Supplied records below:

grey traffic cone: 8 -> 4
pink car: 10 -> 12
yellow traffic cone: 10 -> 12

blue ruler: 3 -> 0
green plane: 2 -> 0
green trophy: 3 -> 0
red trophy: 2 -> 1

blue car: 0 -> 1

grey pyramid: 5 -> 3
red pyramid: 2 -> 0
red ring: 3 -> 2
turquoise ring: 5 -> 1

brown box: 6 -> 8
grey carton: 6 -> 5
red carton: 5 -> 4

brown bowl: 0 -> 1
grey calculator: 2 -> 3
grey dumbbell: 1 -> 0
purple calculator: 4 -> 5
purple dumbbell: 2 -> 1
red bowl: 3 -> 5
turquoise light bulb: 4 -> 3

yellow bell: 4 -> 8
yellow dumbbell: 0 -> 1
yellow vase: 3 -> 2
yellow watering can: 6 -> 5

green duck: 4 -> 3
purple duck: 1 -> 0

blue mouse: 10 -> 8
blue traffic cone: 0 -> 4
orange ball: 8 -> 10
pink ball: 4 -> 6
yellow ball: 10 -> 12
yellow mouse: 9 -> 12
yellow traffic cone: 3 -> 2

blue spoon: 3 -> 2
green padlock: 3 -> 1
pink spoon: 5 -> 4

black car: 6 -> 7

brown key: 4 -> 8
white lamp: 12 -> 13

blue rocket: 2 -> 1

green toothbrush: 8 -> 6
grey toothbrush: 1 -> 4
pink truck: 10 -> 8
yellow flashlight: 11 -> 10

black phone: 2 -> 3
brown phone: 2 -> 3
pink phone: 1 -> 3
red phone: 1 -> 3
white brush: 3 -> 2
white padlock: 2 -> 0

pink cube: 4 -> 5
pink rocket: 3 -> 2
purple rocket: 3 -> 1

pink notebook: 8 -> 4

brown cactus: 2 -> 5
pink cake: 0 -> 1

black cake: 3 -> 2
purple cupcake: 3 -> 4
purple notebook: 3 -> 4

End of Supplied records.

__What this task involves__.
Please copy the lines in the records above between the one holding "orange ball: 8 -> 10" and the one holding "pink phone: 1 -> 3", inclusive, exactly and with no other line.

__Task answer__.
orange ball: 8 -> 10
pink ball: 4 -> 6
yellow ball: 10 -> 12
yellow mouse: 9 -> 12
yellow traffic cone: 3 -> 2

blue spoon: 3 -> 2
green padlock: 3 -> 1
pink spoon: 5 -> 4

black car: 6 -> 7

brown key: 4 -> 8
white lamp: 12 -> 13

blue rocket: 2 -> 1

green toothbrush: 8 -> 6
grey toothbrush: 1 -> 4
pink truck: 10 -> 8
yellow flashlight: 11 -> 10

black phone: 2 -> 3
brown phone: 2 -> 3
pink phone: 1 -> 3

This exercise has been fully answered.